[RECORDS FOR THE TASK]
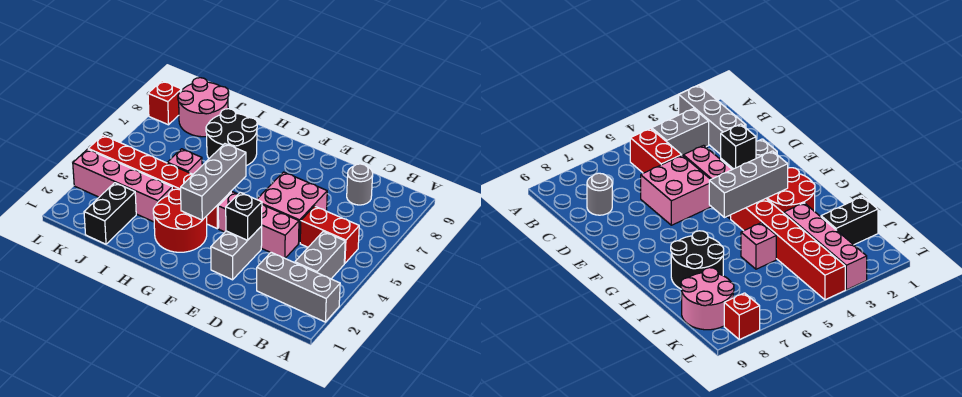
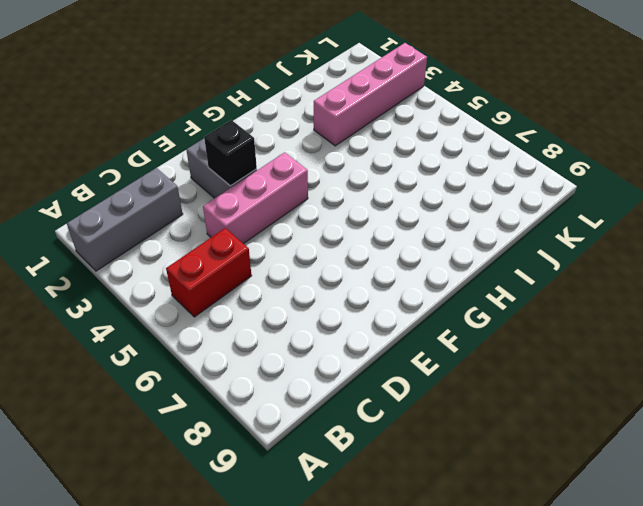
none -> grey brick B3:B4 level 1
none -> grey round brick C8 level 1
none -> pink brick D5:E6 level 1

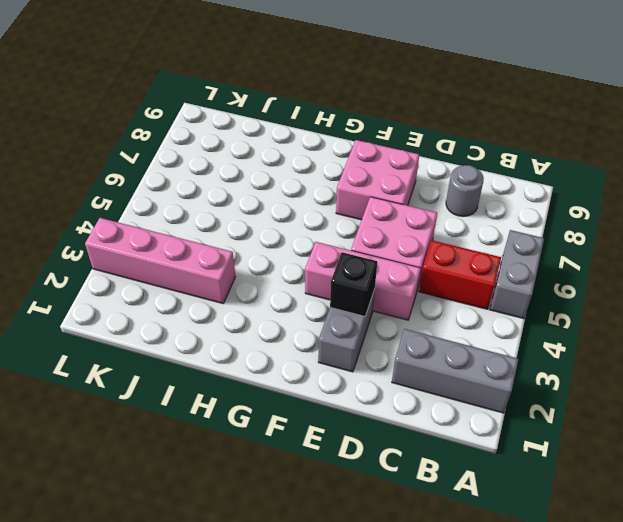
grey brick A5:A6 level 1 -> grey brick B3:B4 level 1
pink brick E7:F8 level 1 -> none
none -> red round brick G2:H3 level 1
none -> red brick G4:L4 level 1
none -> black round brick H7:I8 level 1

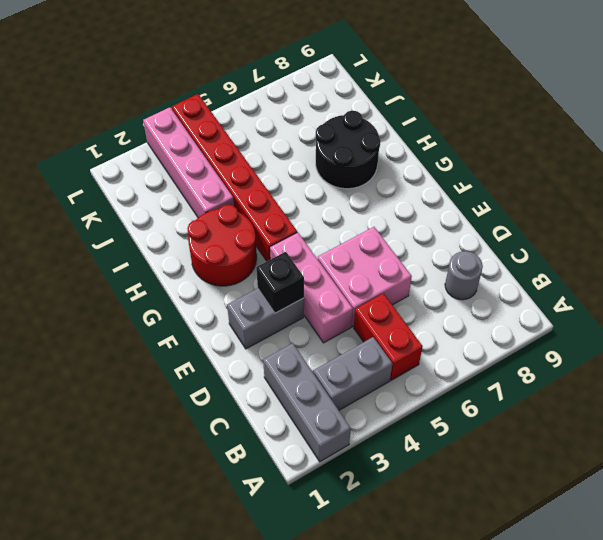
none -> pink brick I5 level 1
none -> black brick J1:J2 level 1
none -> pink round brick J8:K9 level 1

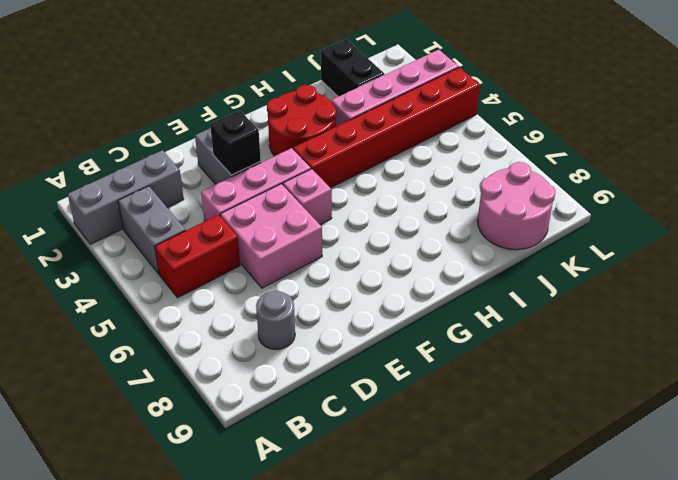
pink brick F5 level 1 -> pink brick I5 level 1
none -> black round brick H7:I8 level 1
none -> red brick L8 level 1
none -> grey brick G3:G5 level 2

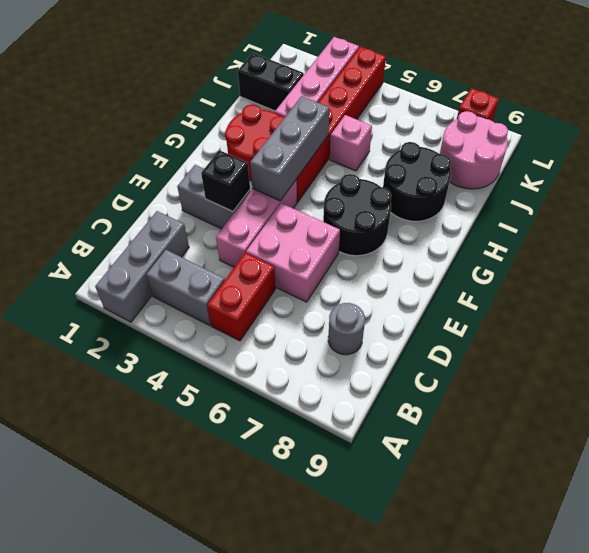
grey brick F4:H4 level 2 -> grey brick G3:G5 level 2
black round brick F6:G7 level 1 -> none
[/RECORDS FOR THE TASK]
[RECORDS FOR THE TASK]
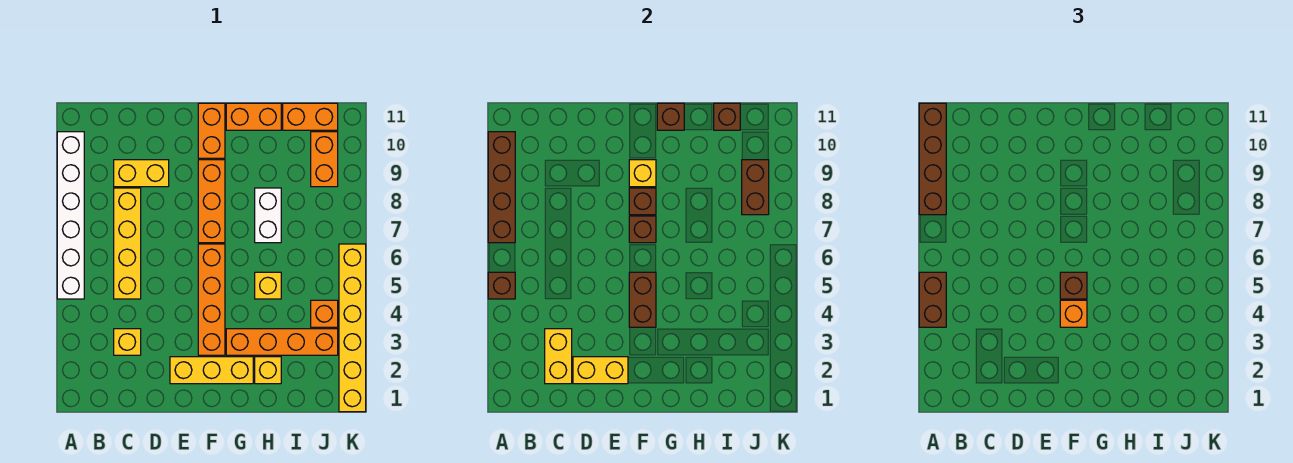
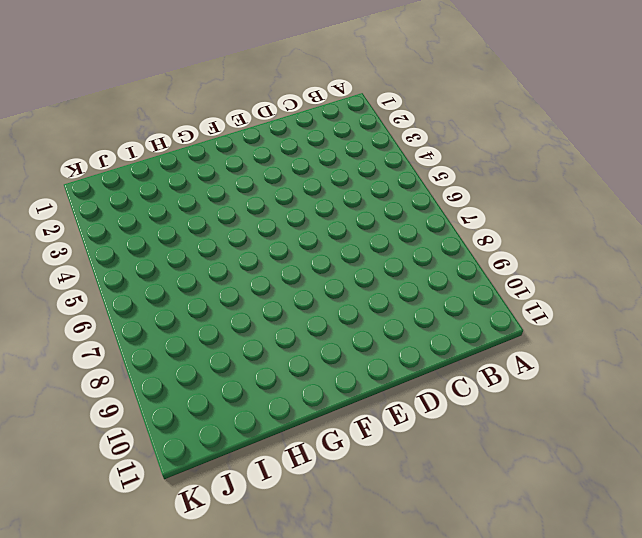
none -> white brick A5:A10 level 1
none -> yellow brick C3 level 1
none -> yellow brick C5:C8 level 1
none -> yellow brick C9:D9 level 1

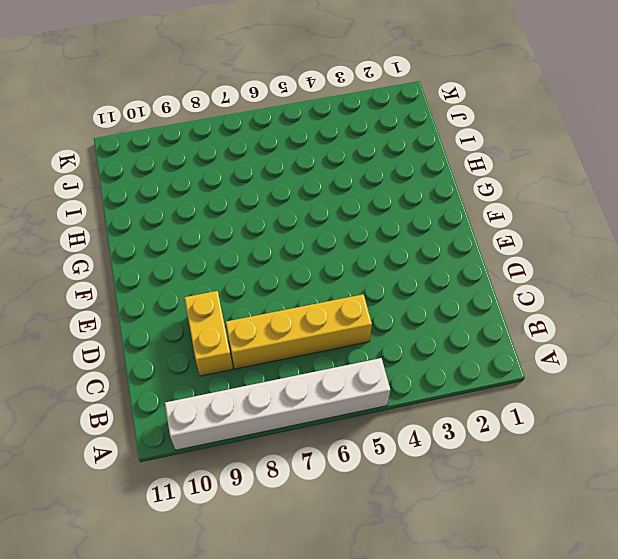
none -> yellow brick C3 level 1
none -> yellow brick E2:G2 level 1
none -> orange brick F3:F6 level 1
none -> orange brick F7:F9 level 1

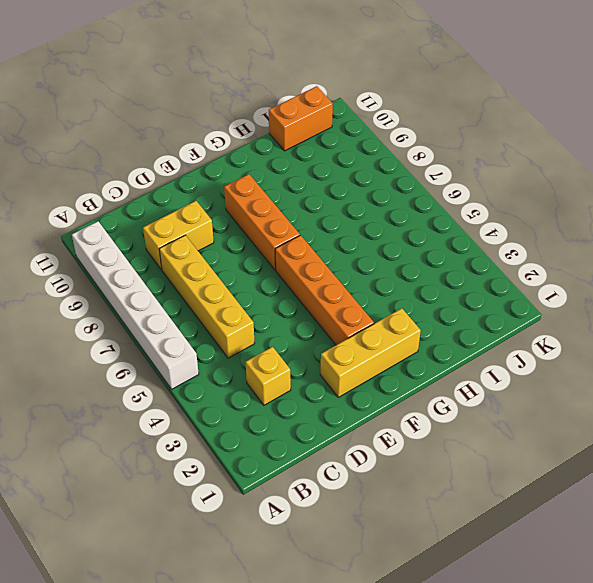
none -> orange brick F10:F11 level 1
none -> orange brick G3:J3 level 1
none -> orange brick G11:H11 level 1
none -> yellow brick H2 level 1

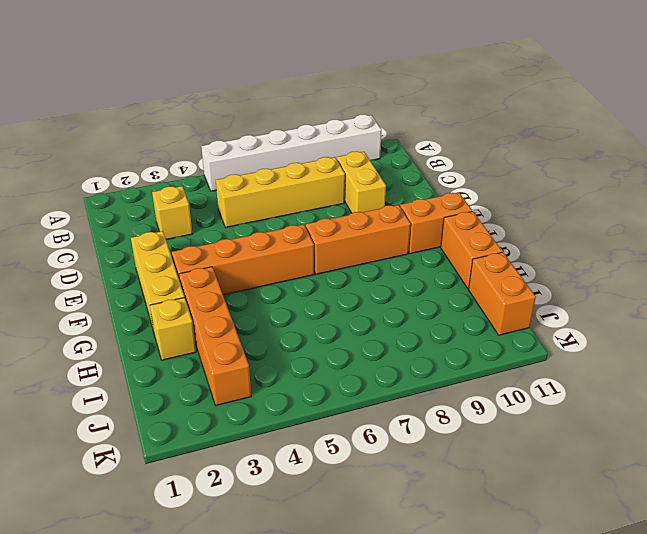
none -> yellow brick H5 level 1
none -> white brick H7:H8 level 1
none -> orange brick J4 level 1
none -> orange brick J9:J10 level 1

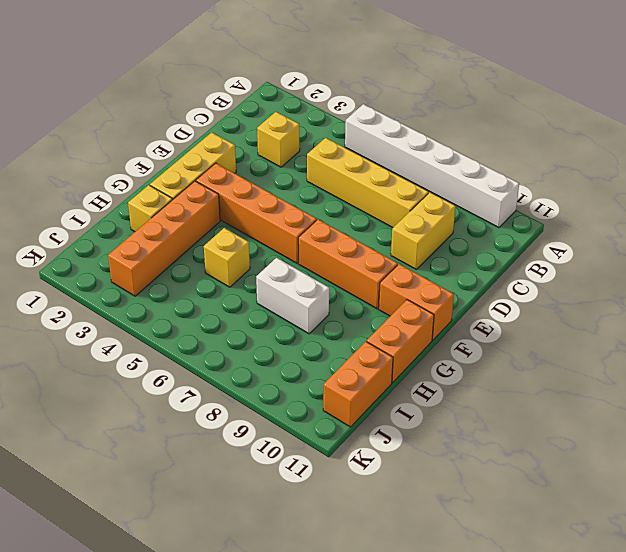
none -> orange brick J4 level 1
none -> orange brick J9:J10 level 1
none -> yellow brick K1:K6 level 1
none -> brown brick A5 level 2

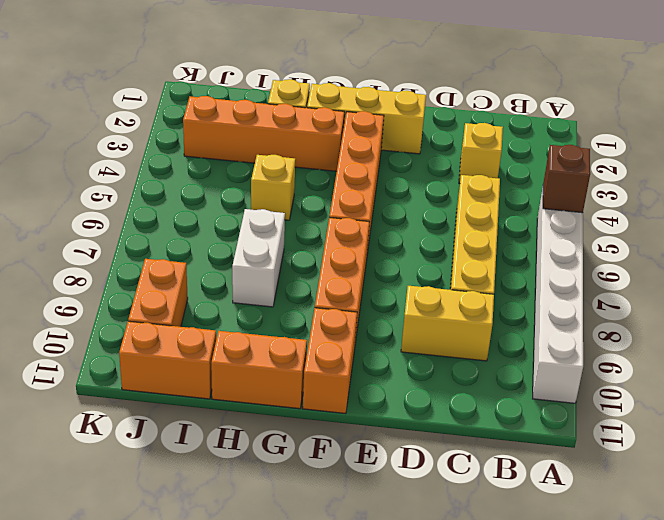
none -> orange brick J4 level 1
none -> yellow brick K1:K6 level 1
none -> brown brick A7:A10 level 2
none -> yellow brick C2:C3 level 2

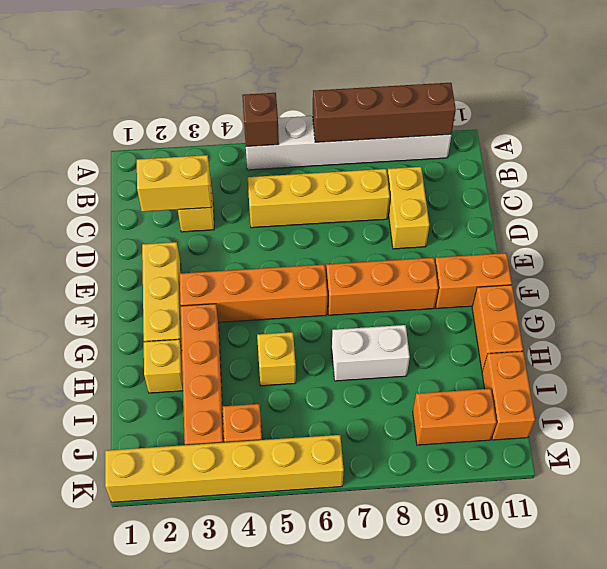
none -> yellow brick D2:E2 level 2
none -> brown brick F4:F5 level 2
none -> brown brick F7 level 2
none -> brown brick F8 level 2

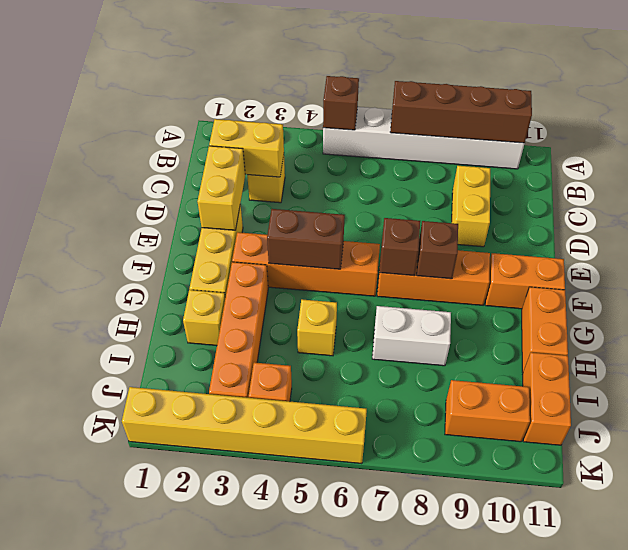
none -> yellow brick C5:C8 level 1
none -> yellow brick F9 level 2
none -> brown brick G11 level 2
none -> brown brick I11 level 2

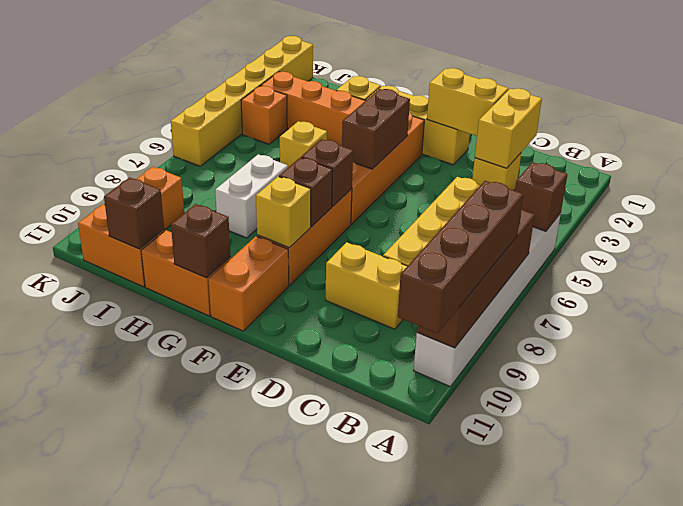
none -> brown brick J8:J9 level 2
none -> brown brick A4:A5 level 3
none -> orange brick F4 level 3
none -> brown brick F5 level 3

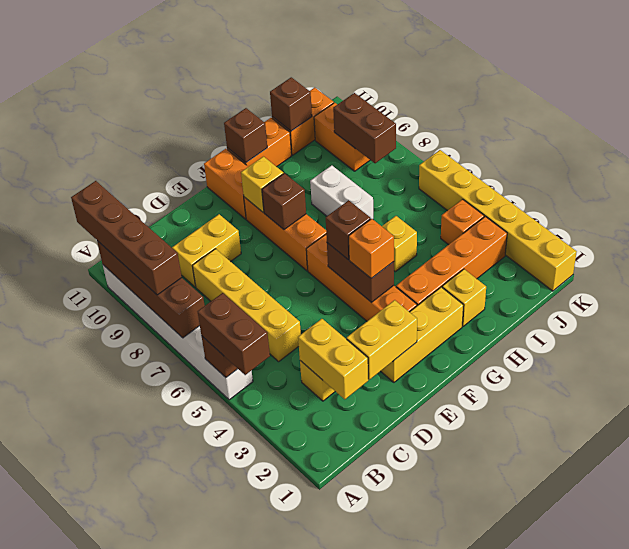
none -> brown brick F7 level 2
[/RECORDS FOR THE TASK]
Look above for the line containing "none -> grey round brick C8 level 1", then write out every line from there down to the line containing "black round brick F6:G7 level 1 -> none", that line included, with no pictures.

*EXERCISE ANSWER*:
none -> grey round brick C8 level 1
none -> pink brick D5:E6 level 1

grey brick A5:A6 level 1 -> grey brick B3:B4 level 1
pink brick E7:F8 level 1 -> none
none -> red round brick G2:H3 level 1
none -> red brick G4:L4 level 1
none -> black round brick H7:I8 level 1

none -> pink brick I5 level 1
none -> black brick J1:J2 level 1
none -> pink round brick J8:K9 level 1

pink brick F5 level 1 -> pink brick I5 level 1
none -> black round brick H7:I8 level 1
none -> red brick L8 level 1
none -> grey brick G3:G5 level 2

grey brick F4:H4 level 2 -> grey brick G3:G5 level 2
black round brick F6:G7 level 1 -> none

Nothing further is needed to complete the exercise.